Material to process START

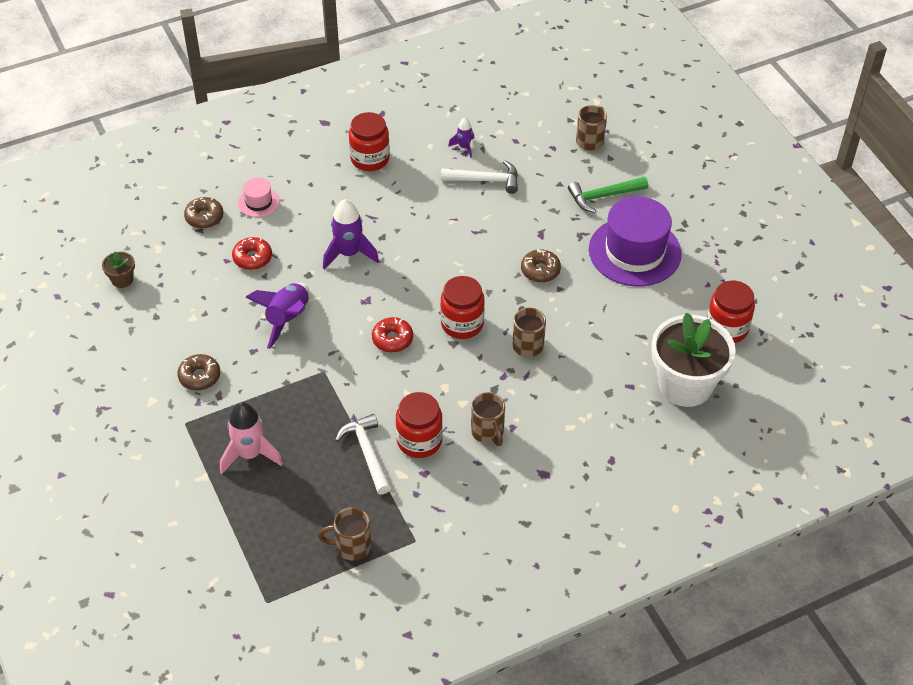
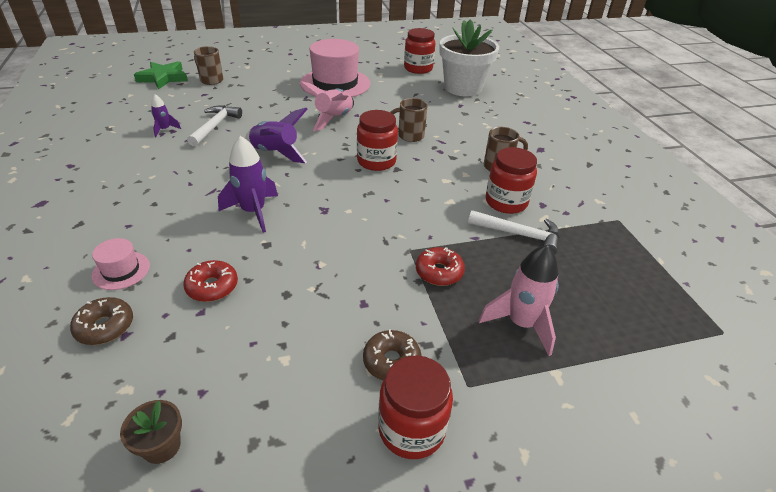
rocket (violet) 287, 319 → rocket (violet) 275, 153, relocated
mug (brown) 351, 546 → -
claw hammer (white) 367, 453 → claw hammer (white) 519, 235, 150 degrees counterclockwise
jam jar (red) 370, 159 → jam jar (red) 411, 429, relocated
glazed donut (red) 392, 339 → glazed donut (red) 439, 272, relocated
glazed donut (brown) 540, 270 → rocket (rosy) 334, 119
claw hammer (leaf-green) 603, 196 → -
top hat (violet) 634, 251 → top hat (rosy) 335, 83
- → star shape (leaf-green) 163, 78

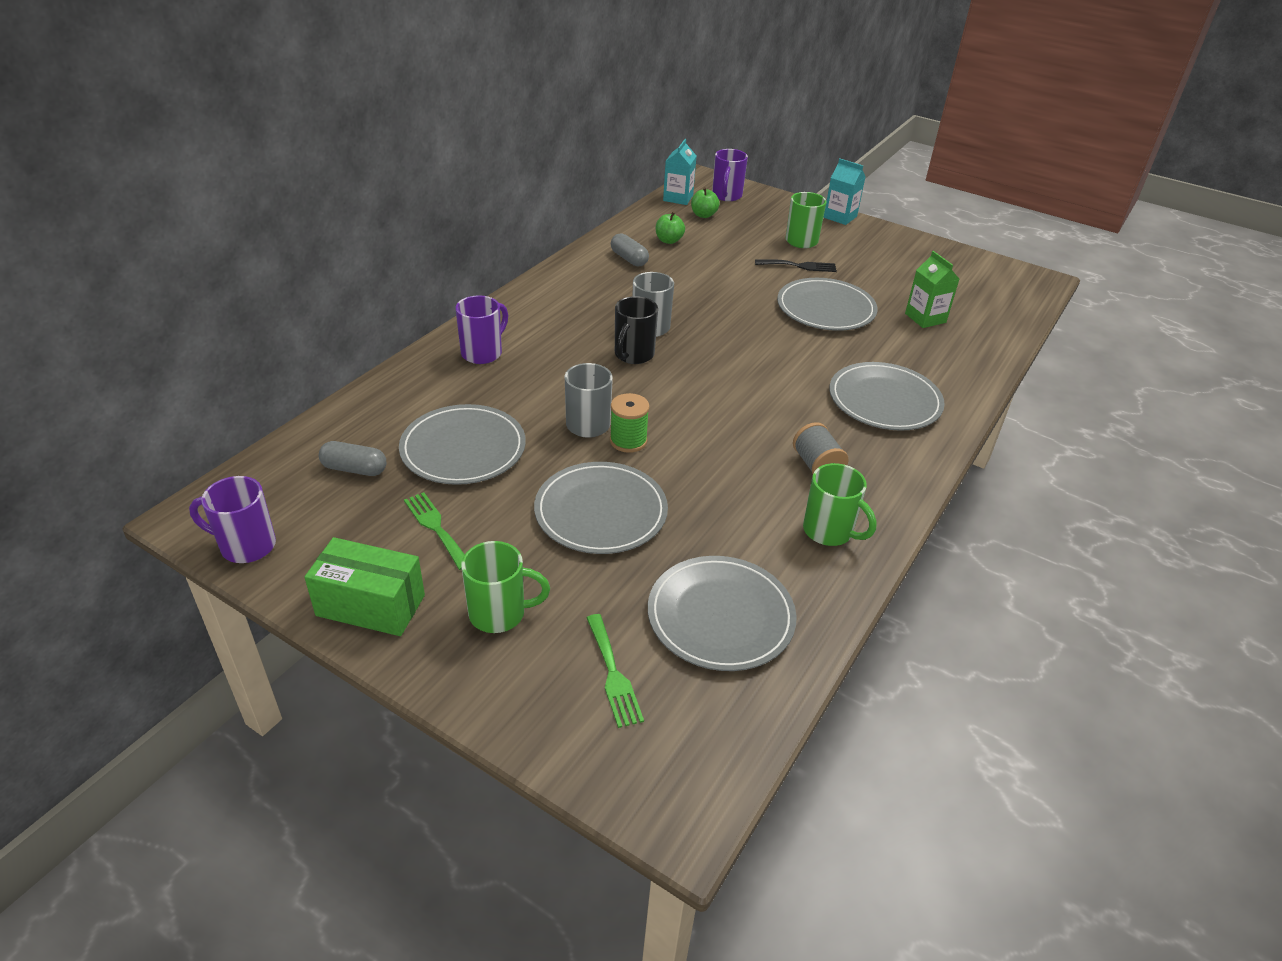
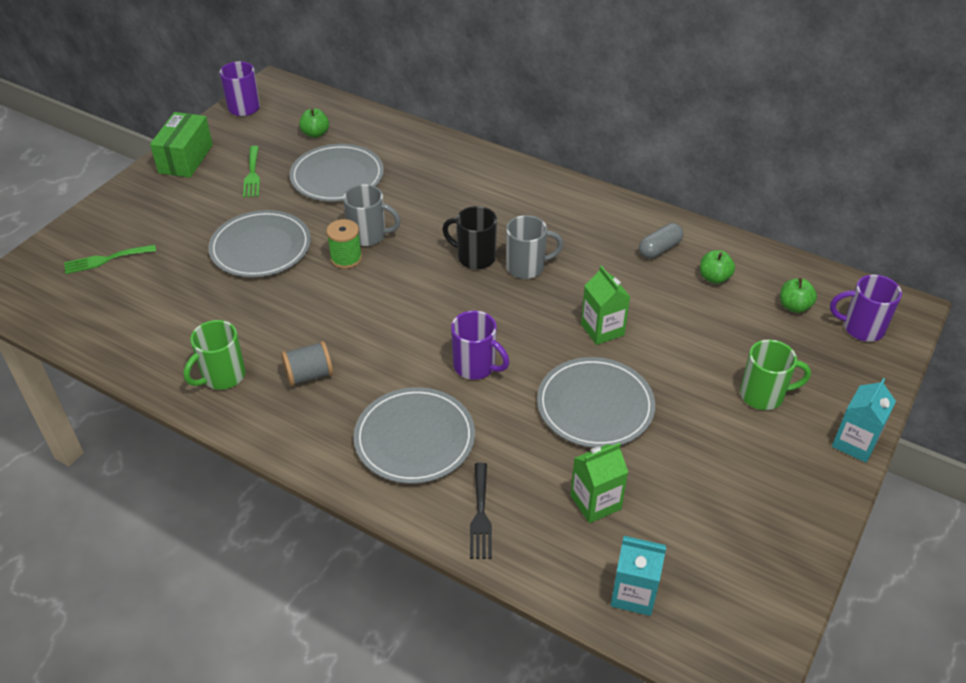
capsule (ash-grey) 354, 469 → apple fruit (leaf-green) 315, 133
table fork (leaf-green) 436, 527 → table fork (leaf-green) 252, 174, 120 degrees clockwise
mug (violet) 483, 353 → mug (violet) 476, 366, relocated
mug (leaf-green) 499, 613 → -
plate (ash-grey) 720, 616 → -
juice carton (aqua) 678, 198 → juice carton (aqua) 633, 593, relocated
table fork (black) 799, 266 → table fork (black) 480, 515, relocated
- → juice carton (leaf-green) 602, 329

Material to process END

Every line from the one with "claw hammer (leaf-green)" to the end of the records above should be restated word for word, and no picture belongs in the copy.

claw hammer (leaf-green) 603, 196 → -
top hat (violet) 634, 251 → top hat (rosy) 335, 83
- → star shape (leaf-green) 163, 78

capsule (ash-grey) 354, 469 → apple fruit (leaf-green) 315, 133
table fork (leaf-green) 436, 527 → table fork (leaf-green) 252, 174, 120 degrees clockwise
mug (violet) 483, 353 → mug (violet) 476, 366, relocated
mug (leaf-green) 499, 613 → -
plate (ash-grey) 720, 616 → -
juice carton (aqua) 678, 198 → juice carton (aqua) 633, 593, relocated
table fork (black) 799, 266 → table fork (black) 480, 515, relocated
- → juice carton (leaf-green) 602, 329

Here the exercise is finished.